» THE DATA:
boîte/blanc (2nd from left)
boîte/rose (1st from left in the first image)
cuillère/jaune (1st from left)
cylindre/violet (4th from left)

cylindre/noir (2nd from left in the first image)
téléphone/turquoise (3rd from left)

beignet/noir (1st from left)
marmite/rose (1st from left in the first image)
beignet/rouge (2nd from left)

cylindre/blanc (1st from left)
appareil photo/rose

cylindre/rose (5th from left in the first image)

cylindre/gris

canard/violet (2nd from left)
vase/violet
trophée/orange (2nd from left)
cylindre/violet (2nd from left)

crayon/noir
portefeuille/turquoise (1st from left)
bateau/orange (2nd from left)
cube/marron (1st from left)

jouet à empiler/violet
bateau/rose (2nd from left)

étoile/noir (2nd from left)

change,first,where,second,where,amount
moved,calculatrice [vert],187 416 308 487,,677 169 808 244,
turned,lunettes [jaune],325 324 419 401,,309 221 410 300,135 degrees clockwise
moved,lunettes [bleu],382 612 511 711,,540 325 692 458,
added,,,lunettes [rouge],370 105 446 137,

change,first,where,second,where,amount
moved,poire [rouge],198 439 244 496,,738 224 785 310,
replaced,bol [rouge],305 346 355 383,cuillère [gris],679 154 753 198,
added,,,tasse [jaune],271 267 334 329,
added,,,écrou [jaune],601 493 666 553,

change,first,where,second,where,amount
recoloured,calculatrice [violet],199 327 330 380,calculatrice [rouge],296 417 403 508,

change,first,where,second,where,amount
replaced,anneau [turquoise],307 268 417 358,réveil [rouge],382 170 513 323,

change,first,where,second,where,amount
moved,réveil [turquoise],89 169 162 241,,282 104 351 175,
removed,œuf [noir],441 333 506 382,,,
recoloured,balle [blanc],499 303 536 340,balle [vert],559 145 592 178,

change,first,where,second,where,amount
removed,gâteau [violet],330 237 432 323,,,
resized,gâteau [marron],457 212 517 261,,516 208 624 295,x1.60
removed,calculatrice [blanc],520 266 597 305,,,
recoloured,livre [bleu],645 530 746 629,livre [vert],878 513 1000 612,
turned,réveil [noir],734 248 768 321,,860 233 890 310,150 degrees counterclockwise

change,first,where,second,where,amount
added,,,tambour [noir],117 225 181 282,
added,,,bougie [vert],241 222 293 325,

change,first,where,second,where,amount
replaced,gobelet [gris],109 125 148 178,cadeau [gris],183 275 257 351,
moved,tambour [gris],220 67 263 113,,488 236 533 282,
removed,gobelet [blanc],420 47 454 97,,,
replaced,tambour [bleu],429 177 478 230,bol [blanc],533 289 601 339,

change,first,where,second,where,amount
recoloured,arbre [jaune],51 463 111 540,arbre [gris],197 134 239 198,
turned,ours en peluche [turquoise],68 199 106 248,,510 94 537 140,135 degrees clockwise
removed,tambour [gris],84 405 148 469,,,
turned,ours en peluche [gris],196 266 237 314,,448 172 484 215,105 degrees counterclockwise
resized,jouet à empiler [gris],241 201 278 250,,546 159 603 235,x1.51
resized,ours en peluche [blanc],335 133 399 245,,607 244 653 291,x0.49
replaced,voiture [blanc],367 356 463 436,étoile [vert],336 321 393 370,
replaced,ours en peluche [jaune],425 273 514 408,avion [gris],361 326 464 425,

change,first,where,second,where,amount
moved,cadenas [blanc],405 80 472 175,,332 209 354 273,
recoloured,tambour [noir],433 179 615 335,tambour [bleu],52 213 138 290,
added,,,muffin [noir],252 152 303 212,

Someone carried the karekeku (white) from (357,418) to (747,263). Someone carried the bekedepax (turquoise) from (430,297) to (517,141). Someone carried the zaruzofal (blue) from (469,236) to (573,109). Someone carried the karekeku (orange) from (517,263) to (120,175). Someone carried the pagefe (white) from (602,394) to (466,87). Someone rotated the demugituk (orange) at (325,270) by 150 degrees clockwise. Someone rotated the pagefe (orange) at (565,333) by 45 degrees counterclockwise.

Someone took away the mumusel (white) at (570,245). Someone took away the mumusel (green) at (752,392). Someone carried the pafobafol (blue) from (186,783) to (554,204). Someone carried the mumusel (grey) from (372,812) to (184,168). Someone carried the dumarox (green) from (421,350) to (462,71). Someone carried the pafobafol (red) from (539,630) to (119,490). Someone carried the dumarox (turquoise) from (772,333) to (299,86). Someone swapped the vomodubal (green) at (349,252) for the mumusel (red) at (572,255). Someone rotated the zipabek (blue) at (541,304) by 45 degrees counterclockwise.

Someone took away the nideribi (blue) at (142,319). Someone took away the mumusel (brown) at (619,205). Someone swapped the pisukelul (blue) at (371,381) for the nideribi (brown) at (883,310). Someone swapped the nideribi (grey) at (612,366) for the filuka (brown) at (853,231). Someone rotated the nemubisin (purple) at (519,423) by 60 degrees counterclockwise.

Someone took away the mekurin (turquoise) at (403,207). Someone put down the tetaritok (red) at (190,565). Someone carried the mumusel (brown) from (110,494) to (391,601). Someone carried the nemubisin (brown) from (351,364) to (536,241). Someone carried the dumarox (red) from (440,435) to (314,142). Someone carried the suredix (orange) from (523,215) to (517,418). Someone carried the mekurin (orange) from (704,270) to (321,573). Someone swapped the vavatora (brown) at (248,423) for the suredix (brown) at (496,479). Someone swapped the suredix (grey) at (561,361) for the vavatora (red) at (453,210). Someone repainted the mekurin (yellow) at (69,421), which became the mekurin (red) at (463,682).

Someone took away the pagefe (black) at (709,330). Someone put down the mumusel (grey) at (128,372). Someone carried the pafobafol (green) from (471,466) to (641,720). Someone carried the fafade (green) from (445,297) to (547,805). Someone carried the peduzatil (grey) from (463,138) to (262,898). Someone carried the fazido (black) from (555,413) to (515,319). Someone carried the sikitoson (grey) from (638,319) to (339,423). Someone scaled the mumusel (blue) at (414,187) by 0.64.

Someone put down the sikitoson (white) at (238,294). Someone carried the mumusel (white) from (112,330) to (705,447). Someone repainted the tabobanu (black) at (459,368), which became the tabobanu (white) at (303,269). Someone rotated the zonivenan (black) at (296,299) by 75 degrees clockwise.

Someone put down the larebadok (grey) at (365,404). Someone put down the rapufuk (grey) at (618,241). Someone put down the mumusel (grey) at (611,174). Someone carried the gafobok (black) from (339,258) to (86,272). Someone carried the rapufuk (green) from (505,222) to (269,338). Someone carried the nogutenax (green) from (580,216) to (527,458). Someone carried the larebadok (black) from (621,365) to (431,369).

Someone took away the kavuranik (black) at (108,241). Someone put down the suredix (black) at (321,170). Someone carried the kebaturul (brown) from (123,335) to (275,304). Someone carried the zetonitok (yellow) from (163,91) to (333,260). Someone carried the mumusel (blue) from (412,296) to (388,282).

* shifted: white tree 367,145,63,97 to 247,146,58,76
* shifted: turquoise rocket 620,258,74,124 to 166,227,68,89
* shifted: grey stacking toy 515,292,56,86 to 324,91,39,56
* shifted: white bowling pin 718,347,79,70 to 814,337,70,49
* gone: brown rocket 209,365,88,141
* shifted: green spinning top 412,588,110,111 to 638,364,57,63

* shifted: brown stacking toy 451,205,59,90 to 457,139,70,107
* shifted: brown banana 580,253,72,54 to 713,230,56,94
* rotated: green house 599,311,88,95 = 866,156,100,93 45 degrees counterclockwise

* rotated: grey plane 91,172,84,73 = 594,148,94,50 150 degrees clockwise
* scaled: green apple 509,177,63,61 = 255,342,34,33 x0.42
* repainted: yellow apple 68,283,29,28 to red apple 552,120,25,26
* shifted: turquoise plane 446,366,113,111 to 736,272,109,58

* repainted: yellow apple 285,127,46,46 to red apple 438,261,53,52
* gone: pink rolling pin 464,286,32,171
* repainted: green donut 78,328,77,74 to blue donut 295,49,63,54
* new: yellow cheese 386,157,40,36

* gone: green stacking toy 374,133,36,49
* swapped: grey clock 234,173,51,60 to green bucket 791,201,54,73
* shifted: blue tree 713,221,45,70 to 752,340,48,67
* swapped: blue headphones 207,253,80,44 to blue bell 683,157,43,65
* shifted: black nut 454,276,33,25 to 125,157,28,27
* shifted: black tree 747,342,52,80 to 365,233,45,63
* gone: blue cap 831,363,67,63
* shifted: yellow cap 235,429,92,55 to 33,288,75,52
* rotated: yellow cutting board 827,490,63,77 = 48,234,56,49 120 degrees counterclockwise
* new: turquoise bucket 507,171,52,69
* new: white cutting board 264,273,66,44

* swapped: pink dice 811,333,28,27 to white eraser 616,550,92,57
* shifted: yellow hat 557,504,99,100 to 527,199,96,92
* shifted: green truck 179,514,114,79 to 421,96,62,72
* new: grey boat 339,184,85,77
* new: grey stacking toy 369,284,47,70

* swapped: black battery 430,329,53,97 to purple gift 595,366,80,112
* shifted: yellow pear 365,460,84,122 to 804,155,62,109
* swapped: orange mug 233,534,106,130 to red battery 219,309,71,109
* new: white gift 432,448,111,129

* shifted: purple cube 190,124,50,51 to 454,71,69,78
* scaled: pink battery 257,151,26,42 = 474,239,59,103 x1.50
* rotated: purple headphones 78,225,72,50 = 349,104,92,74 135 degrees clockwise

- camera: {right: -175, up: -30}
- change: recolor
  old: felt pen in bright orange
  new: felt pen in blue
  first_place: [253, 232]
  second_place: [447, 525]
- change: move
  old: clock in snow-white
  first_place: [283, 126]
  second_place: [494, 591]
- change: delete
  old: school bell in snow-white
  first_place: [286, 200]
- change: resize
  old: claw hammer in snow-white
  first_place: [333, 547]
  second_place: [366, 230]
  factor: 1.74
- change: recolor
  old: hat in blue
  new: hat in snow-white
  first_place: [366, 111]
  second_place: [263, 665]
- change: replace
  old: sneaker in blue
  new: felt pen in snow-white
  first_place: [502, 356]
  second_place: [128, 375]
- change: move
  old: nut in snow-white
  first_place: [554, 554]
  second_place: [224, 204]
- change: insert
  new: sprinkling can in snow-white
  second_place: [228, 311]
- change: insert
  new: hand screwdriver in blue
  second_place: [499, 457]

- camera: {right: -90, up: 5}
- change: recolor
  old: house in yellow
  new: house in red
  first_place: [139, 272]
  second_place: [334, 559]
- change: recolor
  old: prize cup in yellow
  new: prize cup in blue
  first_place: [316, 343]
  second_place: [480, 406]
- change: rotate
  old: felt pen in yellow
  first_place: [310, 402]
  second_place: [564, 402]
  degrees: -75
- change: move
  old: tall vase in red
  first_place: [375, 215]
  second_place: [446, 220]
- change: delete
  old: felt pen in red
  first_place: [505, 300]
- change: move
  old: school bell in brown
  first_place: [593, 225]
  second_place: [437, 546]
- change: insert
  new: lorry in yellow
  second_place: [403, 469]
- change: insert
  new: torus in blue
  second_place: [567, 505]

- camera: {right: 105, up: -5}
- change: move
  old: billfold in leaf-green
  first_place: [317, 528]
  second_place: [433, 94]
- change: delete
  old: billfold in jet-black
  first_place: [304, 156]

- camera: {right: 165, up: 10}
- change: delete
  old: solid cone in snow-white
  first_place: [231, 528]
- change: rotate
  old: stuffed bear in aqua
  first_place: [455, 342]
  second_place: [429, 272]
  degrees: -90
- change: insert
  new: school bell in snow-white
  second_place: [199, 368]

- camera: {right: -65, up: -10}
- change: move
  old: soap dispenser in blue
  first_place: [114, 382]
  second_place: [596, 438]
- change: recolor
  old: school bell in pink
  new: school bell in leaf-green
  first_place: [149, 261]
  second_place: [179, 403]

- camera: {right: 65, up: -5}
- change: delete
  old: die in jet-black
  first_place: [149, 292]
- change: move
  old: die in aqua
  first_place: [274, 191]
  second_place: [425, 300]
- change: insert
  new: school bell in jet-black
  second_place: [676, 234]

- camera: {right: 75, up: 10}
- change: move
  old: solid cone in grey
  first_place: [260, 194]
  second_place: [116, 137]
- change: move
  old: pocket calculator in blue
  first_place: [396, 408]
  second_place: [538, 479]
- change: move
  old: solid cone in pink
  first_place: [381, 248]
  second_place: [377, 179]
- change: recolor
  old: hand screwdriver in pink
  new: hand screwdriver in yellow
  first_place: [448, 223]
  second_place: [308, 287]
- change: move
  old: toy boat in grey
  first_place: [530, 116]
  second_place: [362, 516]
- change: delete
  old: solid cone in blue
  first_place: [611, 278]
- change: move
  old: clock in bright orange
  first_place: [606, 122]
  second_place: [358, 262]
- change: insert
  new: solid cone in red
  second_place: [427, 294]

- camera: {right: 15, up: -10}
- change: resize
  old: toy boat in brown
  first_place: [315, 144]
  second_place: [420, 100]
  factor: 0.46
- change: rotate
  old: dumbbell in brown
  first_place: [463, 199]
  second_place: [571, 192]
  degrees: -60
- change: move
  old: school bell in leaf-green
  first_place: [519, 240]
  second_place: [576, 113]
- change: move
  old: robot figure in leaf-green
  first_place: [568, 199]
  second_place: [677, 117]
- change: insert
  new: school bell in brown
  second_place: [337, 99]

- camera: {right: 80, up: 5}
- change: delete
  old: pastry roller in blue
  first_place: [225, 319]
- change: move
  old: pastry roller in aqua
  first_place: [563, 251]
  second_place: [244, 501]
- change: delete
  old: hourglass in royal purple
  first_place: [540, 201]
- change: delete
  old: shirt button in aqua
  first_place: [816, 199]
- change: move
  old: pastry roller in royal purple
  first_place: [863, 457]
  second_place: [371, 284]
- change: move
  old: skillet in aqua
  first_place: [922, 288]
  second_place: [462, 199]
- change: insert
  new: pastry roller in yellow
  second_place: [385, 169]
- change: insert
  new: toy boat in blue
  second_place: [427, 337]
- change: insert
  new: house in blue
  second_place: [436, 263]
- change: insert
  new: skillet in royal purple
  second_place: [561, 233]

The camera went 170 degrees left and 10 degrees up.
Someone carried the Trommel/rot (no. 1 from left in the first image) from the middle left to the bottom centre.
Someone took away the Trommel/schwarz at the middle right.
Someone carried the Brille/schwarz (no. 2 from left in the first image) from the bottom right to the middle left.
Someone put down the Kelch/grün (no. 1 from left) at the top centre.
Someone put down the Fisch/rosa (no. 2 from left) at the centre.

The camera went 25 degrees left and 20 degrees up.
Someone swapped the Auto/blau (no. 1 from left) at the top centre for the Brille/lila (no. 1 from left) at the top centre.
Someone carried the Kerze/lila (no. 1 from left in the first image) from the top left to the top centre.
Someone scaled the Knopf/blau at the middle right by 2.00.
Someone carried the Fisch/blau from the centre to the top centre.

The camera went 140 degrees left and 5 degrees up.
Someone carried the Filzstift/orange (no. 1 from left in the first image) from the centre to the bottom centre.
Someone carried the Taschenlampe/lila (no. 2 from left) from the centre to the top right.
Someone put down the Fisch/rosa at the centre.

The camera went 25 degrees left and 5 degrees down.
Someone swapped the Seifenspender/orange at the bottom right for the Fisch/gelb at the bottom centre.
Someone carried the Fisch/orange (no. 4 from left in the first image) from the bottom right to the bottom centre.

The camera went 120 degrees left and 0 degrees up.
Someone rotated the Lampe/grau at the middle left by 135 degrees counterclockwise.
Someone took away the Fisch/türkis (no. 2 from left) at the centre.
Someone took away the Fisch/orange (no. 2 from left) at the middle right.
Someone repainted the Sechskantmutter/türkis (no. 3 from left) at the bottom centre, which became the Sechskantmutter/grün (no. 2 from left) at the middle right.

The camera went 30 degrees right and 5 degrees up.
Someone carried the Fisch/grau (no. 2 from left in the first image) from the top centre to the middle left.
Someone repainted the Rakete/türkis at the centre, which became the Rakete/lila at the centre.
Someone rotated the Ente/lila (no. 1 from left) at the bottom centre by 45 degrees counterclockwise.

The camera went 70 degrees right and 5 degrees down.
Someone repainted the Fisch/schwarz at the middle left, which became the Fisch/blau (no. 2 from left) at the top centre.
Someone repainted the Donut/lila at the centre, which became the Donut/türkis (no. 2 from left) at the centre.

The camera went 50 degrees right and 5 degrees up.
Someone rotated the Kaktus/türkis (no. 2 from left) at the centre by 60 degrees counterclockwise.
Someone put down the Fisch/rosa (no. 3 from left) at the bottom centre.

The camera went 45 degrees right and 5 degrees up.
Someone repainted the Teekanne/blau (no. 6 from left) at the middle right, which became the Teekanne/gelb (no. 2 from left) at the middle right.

» EXERCISE DESCRIPTION: Give back exactly the lines above starting at the line where "boîte/rose (1st from left in the first image)" appears and ending at the line where "moved,lunettes [bleu],382 612" appears, both included, with no other lines.

» TASK RESPONSE:
boîte/rose (1st from left in the first image)
cuillère/jaune (1st from left)
cylindre/violet (4th from left)

cylindre/noir (2nd from left in the first image)
téléphone/turquoise (3rd from left)

beignet/noir (1st from left)
marmite/rose (1st from left in the first image)
beignet/rouge (2nd from left)

cylindre/blanc (1st from left)
appareil photo/rose

cylindre/rose (5th from left in the first image)

cylindre/gris

canard/violet (2nd from left)
vase/violet
trophée/orange (2nd from left)
cylindre/violet (2nd from left)

crayon/noir
portefeuille/turquoise (1st from left)
bateau/orange (2nd from left)
cube/marron (1st from left)

jouet à empiler/violet
bateau/rose (2nd from left)

étoile/noir (2nd from left)

change,first,where,second,where,amount
moved,calculatrice [vert],187 416 308 487,,677 169 808 244,
turned,lunettes [jaune],325 324 419 401,,309 221 410 300,135 degrees clockwise
moved,lunettes [bleu],382 612 511 711,,540 325 692 458,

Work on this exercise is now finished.